■ **YOUR GOAL**:
Every line in the entries that holds "VCTRL" should be identified and copied.

■ **DATASET EXCERPTS**:
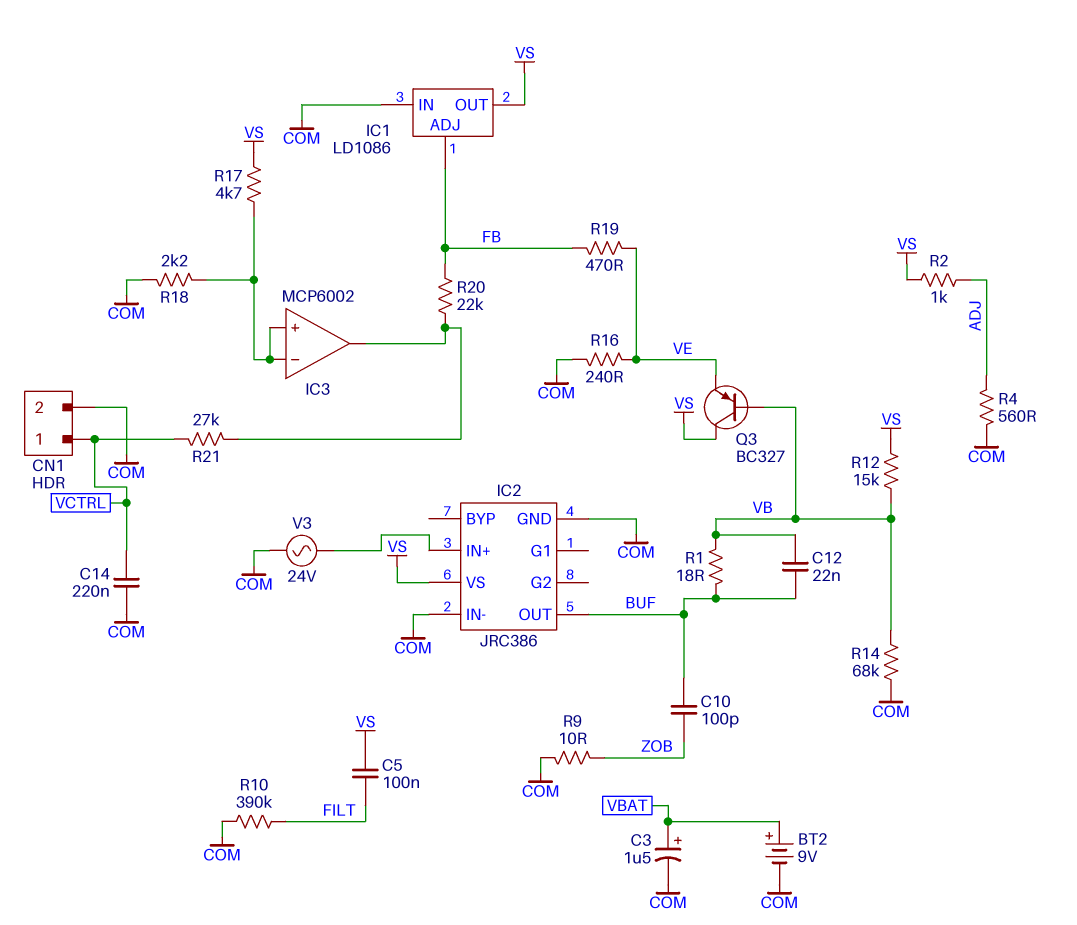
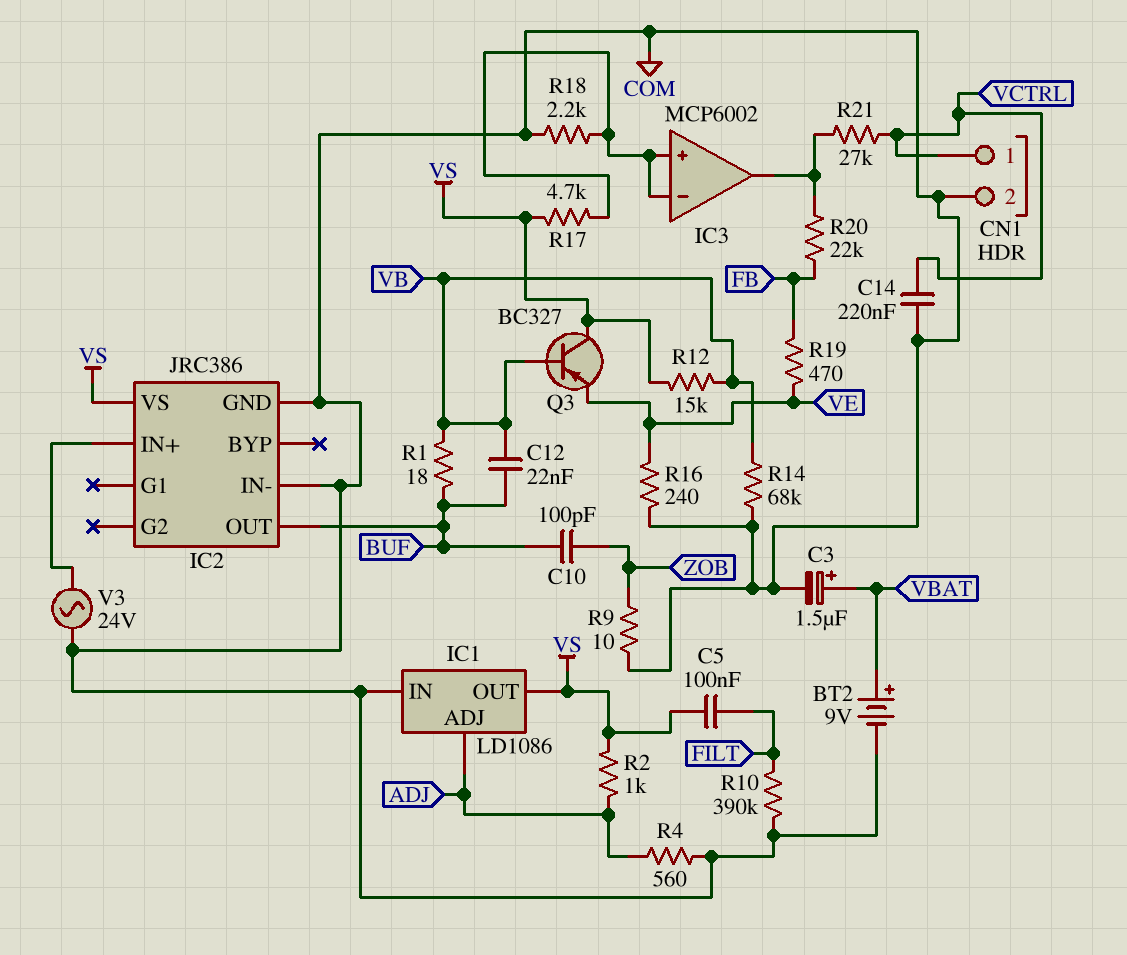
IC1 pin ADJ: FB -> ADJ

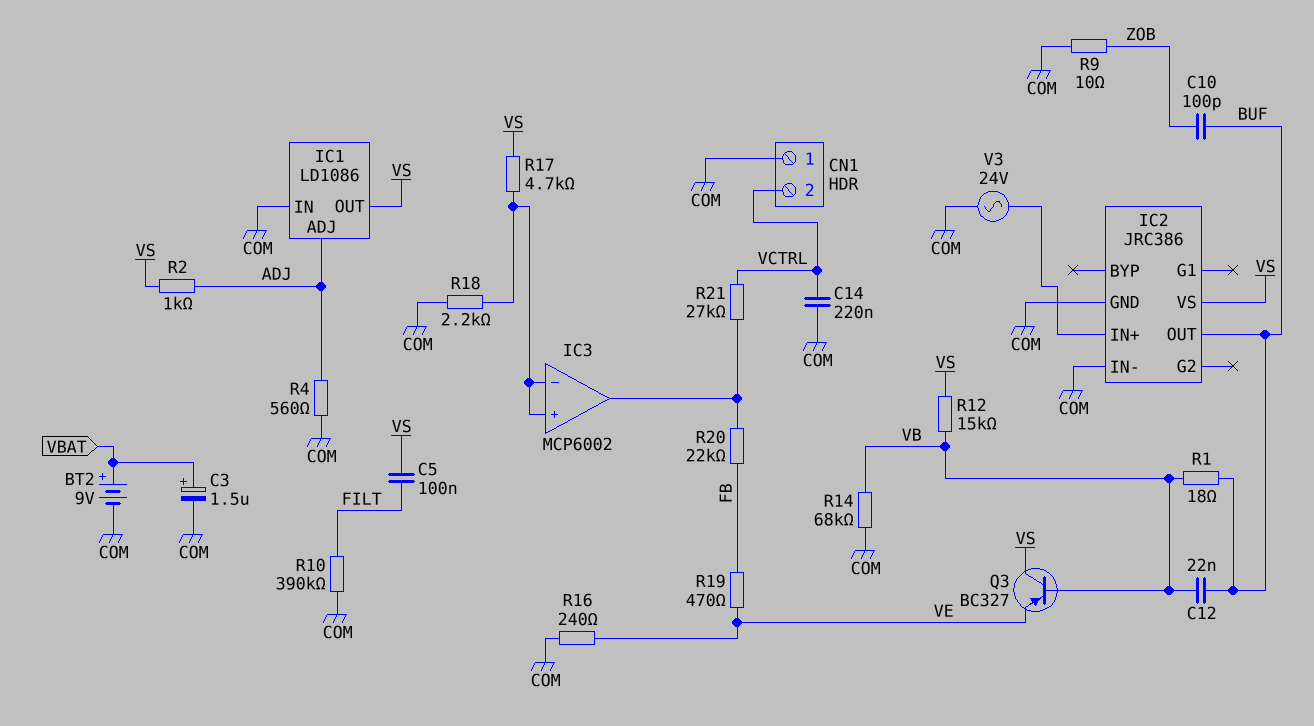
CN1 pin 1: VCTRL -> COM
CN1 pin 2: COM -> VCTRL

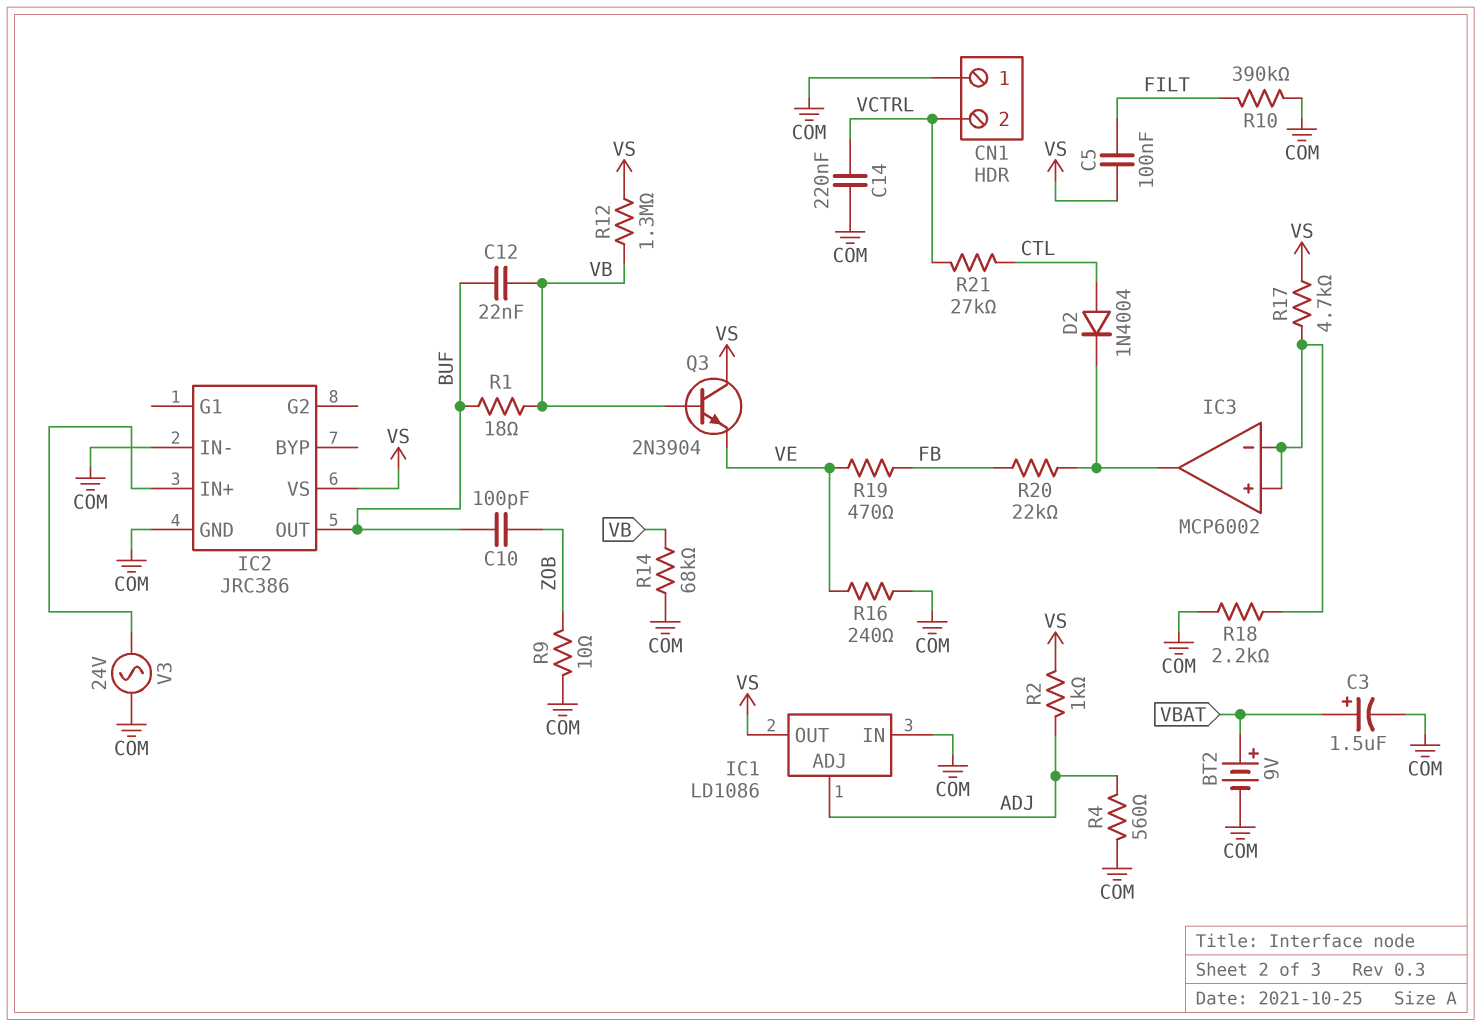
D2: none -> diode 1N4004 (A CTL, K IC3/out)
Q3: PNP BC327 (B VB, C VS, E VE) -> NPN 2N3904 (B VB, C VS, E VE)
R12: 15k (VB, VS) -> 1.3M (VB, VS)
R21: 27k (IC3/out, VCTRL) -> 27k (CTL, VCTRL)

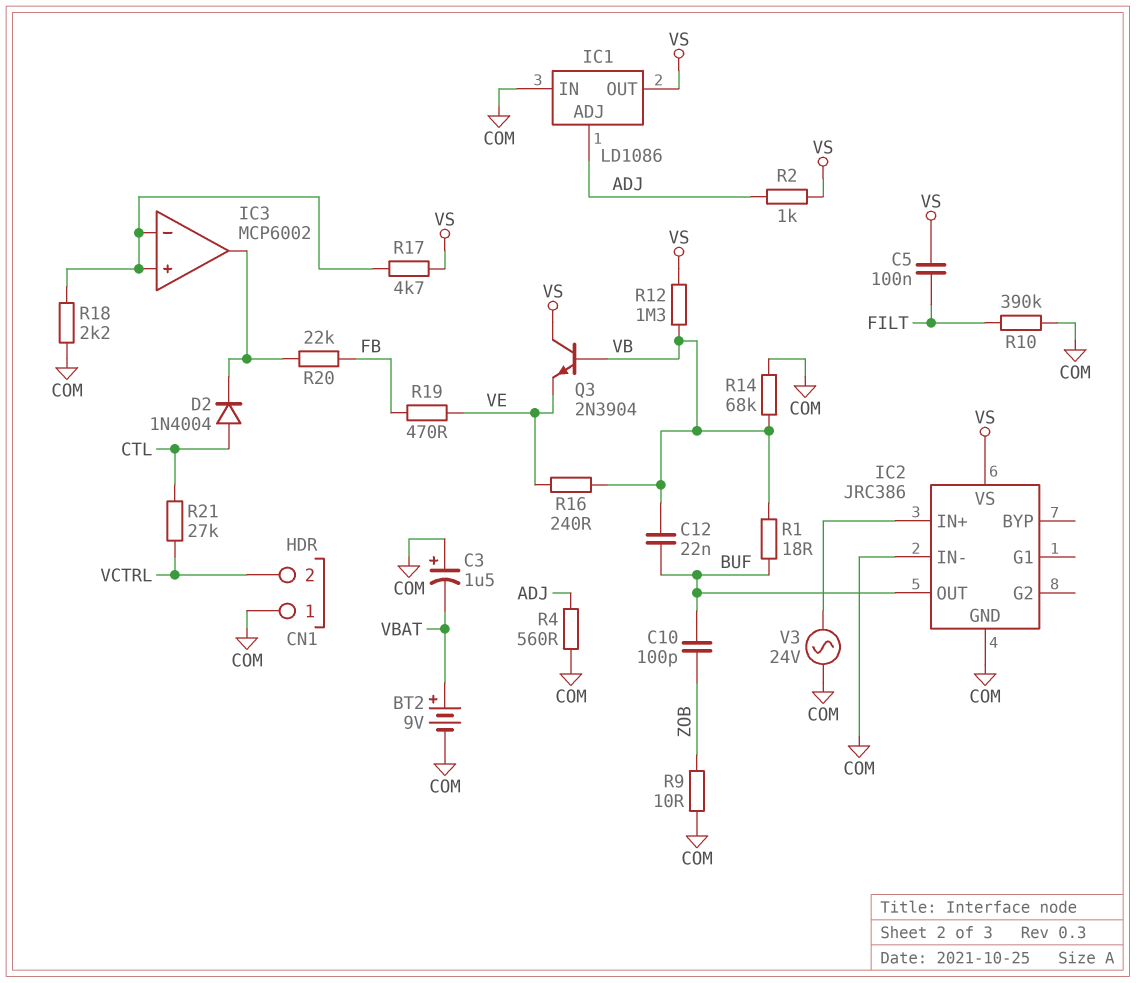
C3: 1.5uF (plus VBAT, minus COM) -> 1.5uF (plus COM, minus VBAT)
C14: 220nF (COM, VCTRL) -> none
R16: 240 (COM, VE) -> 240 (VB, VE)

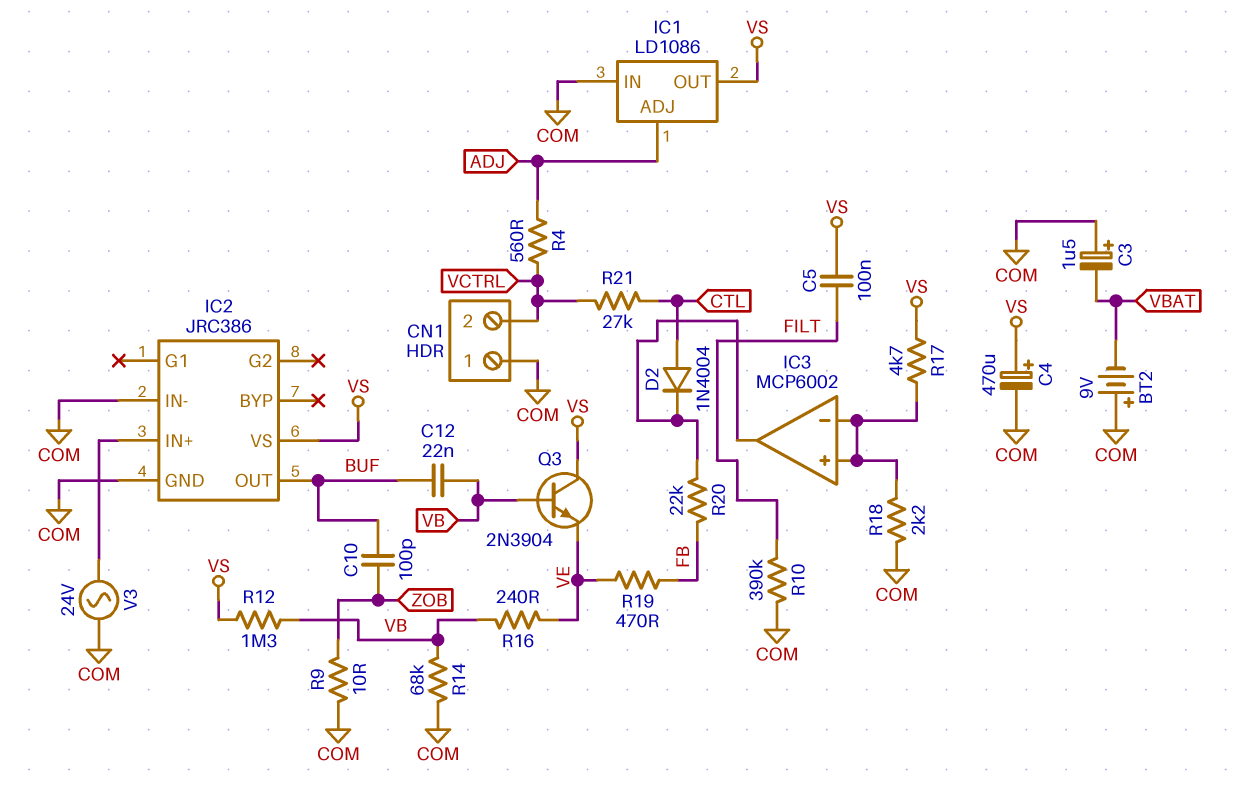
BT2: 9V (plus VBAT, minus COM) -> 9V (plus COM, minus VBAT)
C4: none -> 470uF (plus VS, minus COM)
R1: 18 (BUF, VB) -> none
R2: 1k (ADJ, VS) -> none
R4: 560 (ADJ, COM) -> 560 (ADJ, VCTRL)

...

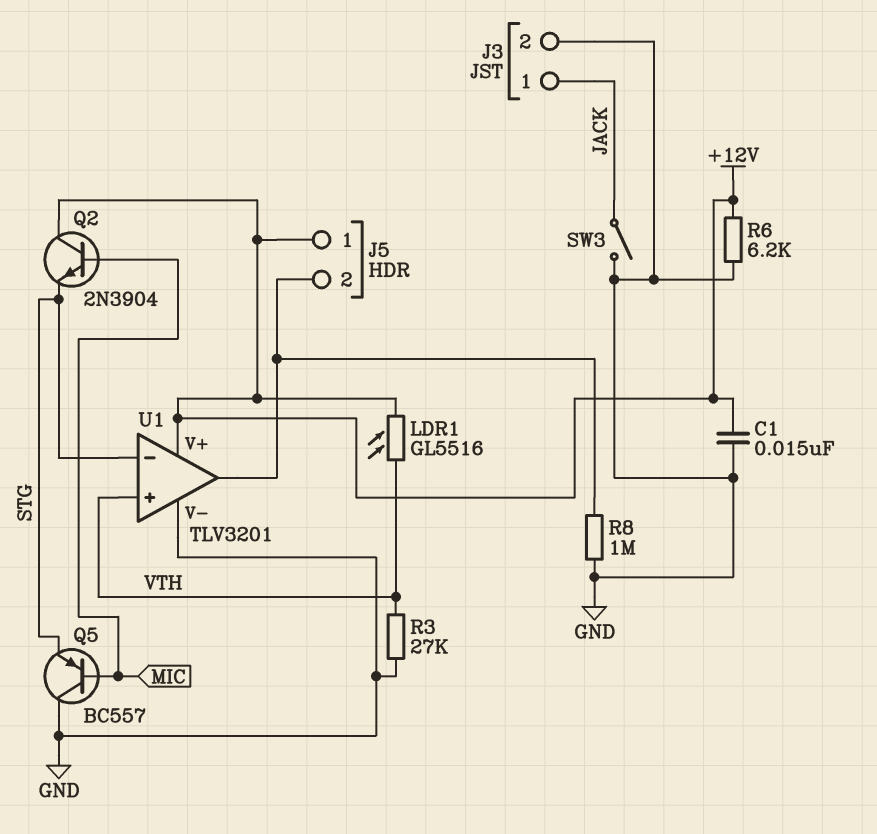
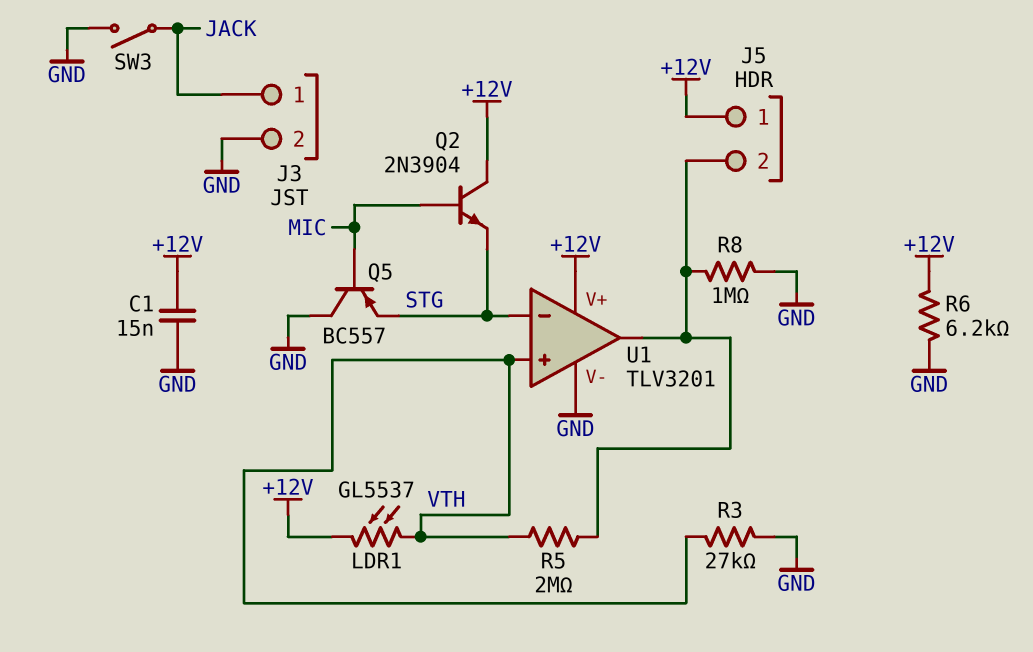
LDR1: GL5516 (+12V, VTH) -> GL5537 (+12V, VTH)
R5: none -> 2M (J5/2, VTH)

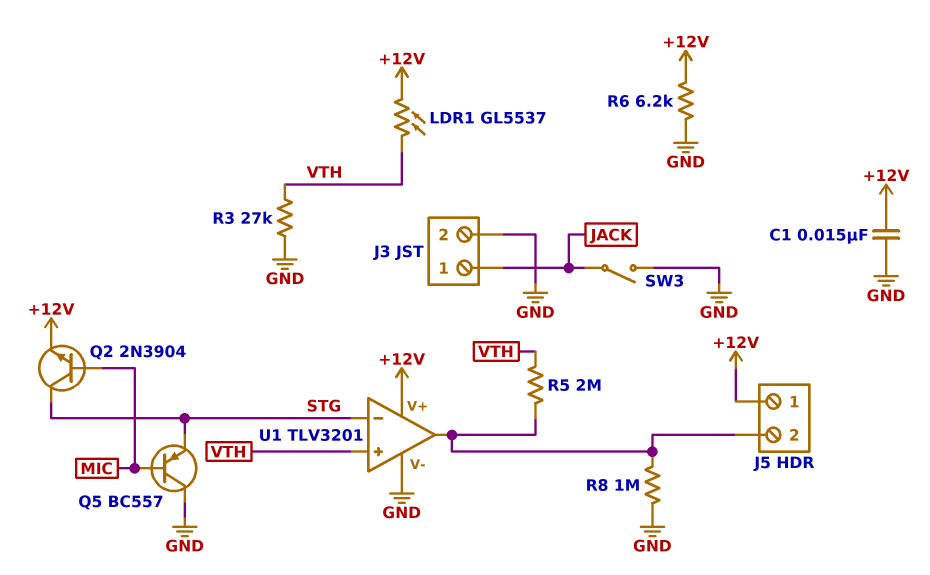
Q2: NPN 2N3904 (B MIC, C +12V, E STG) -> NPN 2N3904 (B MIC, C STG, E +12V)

■ **FINISHED EXERCISE**:
CN1 pin 1: VCTRL -> COM
CN1 pin 2: COM -> VCTRL
R21: 27k (IC3/out, VCTRL) -> 27k (CTL, VCTRL)
C14: 220nF (COM, VCTRL) -> none
R4: 560 (ADJ, COM) -> 560 (ADJ, VCTRL)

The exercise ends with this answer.